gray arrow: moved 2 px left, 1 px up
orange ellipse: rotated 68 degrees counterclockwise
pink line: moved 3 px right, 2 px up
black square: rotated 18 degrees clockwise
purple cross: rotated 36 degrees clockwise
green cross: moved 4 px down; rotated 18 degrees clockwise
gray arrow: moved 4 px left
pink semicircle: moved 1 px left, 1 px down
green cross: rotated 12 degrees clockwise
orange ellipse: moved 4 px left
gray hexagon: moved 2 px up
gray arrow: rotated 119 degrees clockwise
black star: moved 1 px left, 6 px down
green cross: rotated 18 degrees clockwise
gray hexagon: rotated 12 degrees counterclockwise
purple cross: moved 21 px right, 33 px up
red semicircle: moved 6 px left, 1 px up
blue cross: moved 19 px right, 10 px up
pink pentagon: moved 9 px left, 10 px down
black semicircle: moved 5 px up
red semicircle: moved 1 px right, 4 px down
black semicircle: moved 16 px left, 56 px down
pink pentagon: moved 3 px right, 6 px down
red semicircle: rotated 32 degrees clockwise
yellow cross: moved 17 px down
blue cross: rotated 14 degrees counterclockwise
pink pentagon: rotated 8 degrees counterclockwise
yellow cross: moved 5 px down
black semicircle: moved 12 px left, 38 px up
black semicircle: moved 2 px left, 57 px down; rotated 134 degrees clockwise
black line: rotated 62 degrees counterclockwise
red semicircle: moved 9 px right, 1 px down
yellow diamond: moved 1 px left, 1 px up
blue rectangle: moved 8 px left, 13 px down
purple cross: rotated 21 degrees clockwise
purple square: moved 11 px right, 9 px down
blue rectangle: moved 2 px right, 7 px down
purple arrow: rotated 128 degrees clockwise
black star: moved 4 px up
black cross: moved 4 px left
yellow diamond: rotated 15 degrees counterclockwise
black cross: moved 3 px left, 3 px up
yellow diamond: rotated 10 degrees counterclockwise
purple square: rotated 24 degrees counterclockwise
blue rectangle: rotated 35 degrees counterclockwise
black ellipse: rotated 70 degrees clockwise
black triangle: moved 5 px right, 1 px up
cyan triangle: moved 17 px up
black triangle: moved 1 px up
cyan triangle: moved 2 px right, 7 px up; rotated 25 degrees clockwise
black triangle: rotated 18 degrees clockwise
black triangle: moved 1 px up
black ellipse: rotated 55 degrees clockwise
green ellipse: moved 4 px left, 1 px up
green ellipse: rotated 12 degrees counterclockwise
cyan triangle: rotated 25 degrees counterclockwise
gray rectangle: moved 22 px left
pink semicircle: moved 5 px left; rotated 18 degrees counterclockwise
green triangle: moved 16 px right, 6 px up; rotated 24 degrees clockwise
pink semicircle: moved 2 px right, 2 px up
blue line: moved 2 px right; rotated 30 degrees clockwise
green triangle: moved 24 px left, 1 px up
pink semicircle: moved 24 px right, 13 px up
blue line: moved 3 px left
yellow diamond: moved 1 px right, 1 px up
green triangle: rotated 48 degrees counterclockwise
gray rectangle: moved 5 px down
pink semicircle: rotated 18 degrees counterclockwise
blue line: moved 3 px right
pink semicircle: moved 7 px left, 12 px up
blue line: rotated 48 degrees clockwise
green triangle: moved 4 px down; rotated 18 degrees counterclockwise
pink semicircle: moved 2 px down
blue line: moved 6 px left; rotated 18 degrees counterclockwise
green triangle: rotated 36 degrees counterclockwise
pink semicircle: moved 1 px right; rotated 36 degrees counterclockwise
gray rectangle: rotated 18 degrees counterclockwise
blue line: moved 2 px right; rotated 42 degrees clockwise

* WORK INSTRUCTIONS
Set down every item above again, word for word and in the same order.

* EXERCISE RESPONSE
gray arrow: moved 2 px left, 1 px up
orange ellipse: rotated 68 degrees counterclockwise
pink line: moved 3 px right, 2 px up
black square: rotated 18 degrees clockwise
purple cross: rotated 36 degrees clockwise
green cross: moved 4 px down; rotated 18 degrees clockwise
gray arrow: moved 4 px left
pink semicircle: moved 1 px left, 1 px down
green cross: rotated 12 degrees clockwise
orange ellipse: moved 4 px left
gray hexagon: moved 2 px up
gray arrow: rotated 119 degrees clockwise
black star: moved 1 px left, 6 px down
green cross: rotated 18 degrees clockwise
gray hexagon: rotated 12 degrees counterclockwise
purple cross: moved 21 px right, 33 px up
red semicircle: moved 6 px left, 1 px up
blue cross: moved 19 px right, 10 px up
pink pentagon: moved 9 px left, 10 px down
black semicircle: moved 5 px up
red semicircle: moved 1 px right, 4 px down
black semicircle: moved 16 px left, 56 px down
pink pentagon: moved 3 px right, 6 px down
red semicircle: rotated 32 degrees clockwise
yellow cross: moved 17 px down
blue cross: rotated 14 degrees counterclockwise
pink pentagon: rotated 8 degrees counterclockwise
yellow cross: moved 5 px down
black semicircle: moved 12 px left, 38 px up
black semicircle: moved 2 px left, 57 px down; rotated 134 degrees clockwise
black line: rotated 62 degrees counterclockwise
red semicircle: moved 9 px right, 1 px down
yellow diamond: moved 1 px left, 1 px up
blue rectangle: moved 8 px left, 13 px down
purple cross: rotated 21 degrees clockwise
purple square: moved 11 px right, 9 px down
blue rectangle: moved 2 px right, 7 px down
purple arrow: rotated 128 degrees clockwise
black star: moved 4 px up
black cross: moved 4 px left
yellow diamond: rotated 15 degrees counterclockwise
black cross: moved 3 px left, 3 px up
yellow diamond: rotated 10 degrees counterclockwise
purple square: rotated 24 degrees counterclockwise
blue rectangle: rotated 35 degrees counterclockwise
black ellipse: rotated 70 degrees clockwise
black triangle: moved 5 px right, 1 px up
cyan triangle: moved 17 px up
black triangle: moved 1 px up
cyan triangle: moved 2 px right, 7 px up; rotated 25 degrees clockwise
black triangle: rotated 18 degrees clockwise
black triangle: moved 1 px up
black ellipse: rotated 55 degrees clockwise
green ellipse: moved 4 px left, 1 px up
green ellipse: rotated 12 degrees counterclockwise
cyan triangle: rotated 25 degrees counterclockwise
gray rectangle: moved 22 px left
pink semicircle: moved 5 px left; rotated 18 degrees counterclockwise
green triangle: moved 16 px right, 6 px up; rotated 24 degrees clockwise
pink semicircle: moved 2 px right, 2 px up
blue line: moved 2 px right; rotated 30 degrees clockwise
green triangle: moved 24 px left, 1 px up
pink semicircle: moved 24 px right, 13 px up
blue line: moved 3 px left
yellow diamond: moved 1 px right, 1 px up
green triangle: rotated 48 degrees counterclockwise
gray rectangle: moved 5 px down
pink semicircle: rotated 18 degrees counterclockwise
blue line: moved 3 px right
pink semicircle: moved 7 px left, 12 px up
blue line: rotated 48 degrees clockwise
green triangle: moved 4 px down; rotated 18 degrees counterclockwise
pink semicircle: moved 2 px down
blue line: moved 6 px left; rotated 18 degrees counterclockwise
green triangle: rotated 36 degrees counterclockwise
pink semicircle: moved 1 px right; rotated 36 degrees counterclockwise
gray rectangle: rotated 18 degrees counterclockwise
blue line: moved 2 px right; rotated 42 degrees clockwise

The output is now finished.